### Task instructions
Output the entries underneath exactly as they are.

### Records to process
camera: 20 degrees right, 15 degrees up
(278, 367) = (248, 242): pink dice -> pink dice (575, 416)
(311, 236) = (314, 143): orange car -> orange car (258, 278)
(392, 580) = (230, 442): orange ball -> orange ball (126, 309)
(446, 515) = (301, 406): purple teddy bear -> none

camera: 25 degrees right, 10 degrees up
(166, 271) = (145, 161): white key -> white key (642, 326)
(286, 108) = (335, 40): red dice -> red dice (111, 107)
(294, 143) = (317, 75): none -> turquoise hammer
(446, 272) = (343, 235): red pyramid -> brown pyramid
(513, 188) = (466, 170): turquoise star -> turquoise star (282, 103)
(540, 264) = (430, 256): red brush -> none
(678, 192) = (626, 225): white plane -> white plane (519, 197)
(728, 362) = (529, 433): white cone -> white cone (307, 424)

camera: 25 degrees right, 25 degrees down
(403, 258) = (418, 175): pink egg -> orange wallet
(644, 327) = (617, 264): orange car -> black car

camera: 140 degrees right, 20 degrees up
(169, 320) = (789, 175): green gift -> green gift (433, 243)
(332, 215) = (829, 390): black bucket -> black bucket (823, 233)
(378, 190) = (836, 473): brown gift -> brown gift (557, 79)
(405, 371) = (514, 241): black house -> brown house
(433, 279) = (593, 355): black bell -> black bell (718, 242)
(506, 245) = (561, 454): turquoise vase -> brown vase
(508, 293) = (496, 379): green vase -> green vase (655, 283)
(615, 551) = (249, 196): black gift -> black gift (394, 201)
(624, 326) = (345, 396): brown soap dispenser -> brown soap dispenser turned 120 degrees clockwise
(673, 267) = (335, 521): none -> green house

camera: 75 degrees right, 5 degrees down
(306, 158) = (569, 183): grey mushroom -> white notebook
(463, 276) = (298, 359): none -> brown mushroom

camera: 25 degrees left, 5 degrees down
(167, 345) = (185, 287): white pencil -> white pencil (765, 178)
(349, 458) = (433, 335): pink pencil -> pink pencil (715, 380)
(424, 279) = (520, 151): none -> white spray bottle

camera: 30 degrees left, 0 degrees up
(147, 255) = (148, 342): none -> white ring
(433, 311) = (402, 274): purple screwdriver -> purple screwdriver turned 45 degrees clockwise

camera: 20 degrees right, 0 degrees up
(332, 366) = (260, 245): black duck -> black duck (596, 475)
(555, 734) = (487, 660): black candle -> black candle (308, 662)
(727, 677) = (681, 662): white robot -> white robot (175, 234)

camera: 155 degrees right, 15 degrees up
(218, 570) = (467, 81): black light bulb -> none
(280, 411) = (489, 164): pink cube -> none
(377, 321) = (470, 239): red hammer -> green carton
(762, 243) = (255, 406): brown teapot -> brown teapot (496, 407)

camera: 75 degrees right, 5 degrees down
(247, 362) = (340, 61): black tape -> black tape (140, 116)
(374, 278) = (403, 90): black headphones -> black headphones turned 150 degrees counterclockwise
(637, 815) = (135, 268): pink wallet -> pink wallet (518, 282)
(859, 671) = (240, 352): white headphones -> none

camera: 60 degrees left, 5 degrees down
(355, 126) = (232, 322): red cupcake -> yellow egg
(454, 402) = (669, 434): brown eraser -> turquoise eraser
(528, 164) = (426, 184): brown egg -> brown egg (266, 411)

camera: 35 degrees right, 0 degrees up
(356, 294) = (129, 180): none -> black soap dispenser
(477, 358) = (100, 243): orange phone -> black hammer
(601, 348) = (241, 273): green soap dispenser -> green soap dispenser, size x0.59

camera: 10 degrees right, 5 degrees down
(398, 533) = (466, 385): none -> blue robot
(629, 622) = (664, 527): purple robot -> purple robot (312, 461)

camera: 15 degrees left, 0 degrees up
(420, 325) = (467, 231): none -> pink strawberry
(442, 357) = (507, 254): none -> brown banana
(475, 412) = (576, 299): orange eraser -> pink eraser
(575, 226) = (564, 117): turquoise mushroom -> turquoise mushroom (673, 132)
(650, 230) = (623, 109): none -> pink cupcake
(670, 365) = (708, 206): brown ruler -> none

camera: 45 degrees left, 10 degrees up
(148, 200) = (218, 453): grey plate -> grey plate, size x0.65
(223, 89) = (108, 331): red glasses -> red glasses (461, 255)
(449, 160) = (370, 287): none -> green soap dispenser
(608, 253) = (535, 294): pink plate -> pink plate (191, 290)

### Your response
camera: 20 degrees right, 15 degrees up
(278, 367) = (248, 242): pink dice -> pink dice (575, 416)
(311, 236) = (314, 143): orange car -> orange car (258, 278)
(392, 580) = (230, 442): orange ball -> orange ball (126, 309)
(446, 515) = (301, 406): purple teddy bear -> none

camera: 25 degrees right, 10 degrees up
(166, 271) = (145, 161): white key -> white key (642, 326)
(286, 108) = (335, 40): red dice -> red dice (111, 107)
(294, 143) = (317, 75): none -> turquoise hammer
(446, 272) = (343, 235): red pyramid -> brown pyramid
(513, 188) = (466, 170): turquoise star -> turquoise star (282, 103)
(540, 264) = (430, 256): red brush -> none
(678, 192) = (626, 225): white plane -> white plane (519, 197)
(728, 362) = (529, 433): white cone -> white cone (307, 424)

camera: 25 degrees right, 25 degrees down
(403, 258) = (418, 175): pink egg -> orange wallet
(644, 327) = (617, 264): orange car -> black car

camera: 140 degrees right, 20 degrees up
(169, 320) = (789, 175): green gift -> green gift (433, 243)
(332, 215) = (829, 390): black bucket -> black bucket (823, 233)
(378, 190) = (836, 473): brown gift -> brown gift (557, 79)
(405, 371) = (514, 241): black house -> brown house
(433, 279) = (593, 355): black bell -> black bell (718, 242)
(506, 245) = (561, 454): turquoise vase -> brown vase
(508, 293) = (496, 379): green vase -> green vase (655, 283)
(615, 551) = (249, 196): black gift -> black gift (394, 201)
(624, 326) = (345, 396): brown soap dispenser -> brown soap dispenser turned 120 degrees clockwise
(673, 267) = (335, 521): none -> green house

camera: 75 degrees right, 5 degrees down
(306, 158) = (569, 183): grey mushroom -> white notebook
(463, 276) = (298, 359): none -> brown mushroom

camera: 25 degrees left, 5 degrees down
(167, 345) = (185, 287): white pencil -> white pencil (765, 178)
(349, 458) = (433, 335): pink pencil -> pink pencil (715, 380)
(424, 279) = (520, 151): none -> white spray bottle

camera: 30 degrees left, 0 degrees up
(147, 255) = (148, 342): none -> white ring
(433, 311) = (402, 274): purple screwdriver -> purple screwdriver turned 45 degrees clockwise

camera: 20 degrees right, 0 degrees up
(332, 366) = (260, 245): black duck -> black duck (596, 475)
(555, 734) = (487, 660): black candle -> black candle (308, 662)
(727, 677) = (681, 662): white robot -> white robot (175, 234)

camera: 155 degrees right, 15 degrees up
(218, 570) = (467, 81): black light bulb -> none
(280, 411) = (489, 164): pink cube -> none
(377, 321) = (470, 239): red hammer -> green carton
(762, 243) = (255, 406): brown teapot -> brown teapot (496, 407)

camera: 75 degrees right, 5 degrees down
(247, 362) = (340, 61): black tape -> black tape (140, 116)
(374, 278) = (403, 90): black headphones -> black headphones turned 150 degrees counterclockwise
(637, 815) = (135, 268): pink wallet -> pink wallet (518, 282)
(859, 671) = (240, 352): white headphones -> none

camera: 60 degrees left, 5 degrees down
(355, 126) = (232, 322): red cupcake -> yellow egg
(454, 402) = (669, 434): brown eraser -> turquoise eraser
(528, 164) = (426, 184): brown egg -> brown egg (266, 411)

camera: 35 degrees right, 0 degrees up
(356, 294) = (129, 180): none -> black soap dispenser
(477, 358) = (100, 243): orange phone -> black hammer
(601, 348) = (241, 273): green soap dispenser -> green soap dispenser, size x0.59

camera: 10 degrees right, 5 degrees down
(398, 533) = (466, 385): none -> blue robot
(629, 622) = (664, 527): purple robot -> purple robot (312, 461)

camera: 15 degrees left, 0 degrees up
(420, 325) = (467, 231): none -> pink strawberry
(442, 357) = (507, 254): none -> brown banana
(475, 412) = (576, 299): orange eraser -> pink eraser
(575, 226) = (564, 117): turquoise mushroom -> turquoise mushroom (673, 132)
(650, 230) = (623, 109): none -> pink cupcake
(670, 365) = (708, 206): brown ruler -> none

camera: 45 degrees left, 10 degrees up
(148, 200) = (218, 453): grey plate -> grey plate, size x0.65
(223, 89) = (108, 331): red glasses -> red glasses (461, 255)
(449, 160) = (370, 287): none -> green soap dispenser
(608, 253) = (535, 294): pink plate -> pink plate (191, 290)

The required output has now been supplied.